──────── DATA RECORDS ────────
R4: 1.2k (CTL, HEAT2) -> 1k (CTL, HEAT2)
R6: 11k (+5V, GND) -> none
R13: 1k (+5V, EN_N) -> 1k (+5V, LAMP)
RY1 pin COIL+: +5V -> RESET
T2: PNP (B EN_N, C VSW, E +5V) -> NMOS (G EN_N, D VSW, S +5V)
────────
──────── DATA RECORDS ────────
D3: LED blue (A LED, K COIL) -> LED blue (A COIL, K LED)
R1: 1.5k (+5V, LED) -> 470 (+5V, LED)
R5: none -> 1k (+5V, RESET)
────────
* [INSTRUCTIONS TO FOLLOW] When you reach the line with "R4: 1.2k (CTL, HEAT2) -> 1k (CTL, HEAT2)" in the records above, start writing out lines exactly, and stop once the line with "T2: PNP (B EN_N, C" has been written; include nothing else.

* [RESPONSE BOX]
R4: 1.2k (CTL, HEAT2) -> 1k (CTL, HEAT2)
R6: 11k (+5V, GND) -> none
R13: 1k (+5V, EN_N) -> 1k (+5V, LAMP)
RY1 pin COIL+: +5V -> RESET
T2: PNP (B EN_N, C VSW, E +5V) -> NMOS (G EN_N, D VSW, S +5V)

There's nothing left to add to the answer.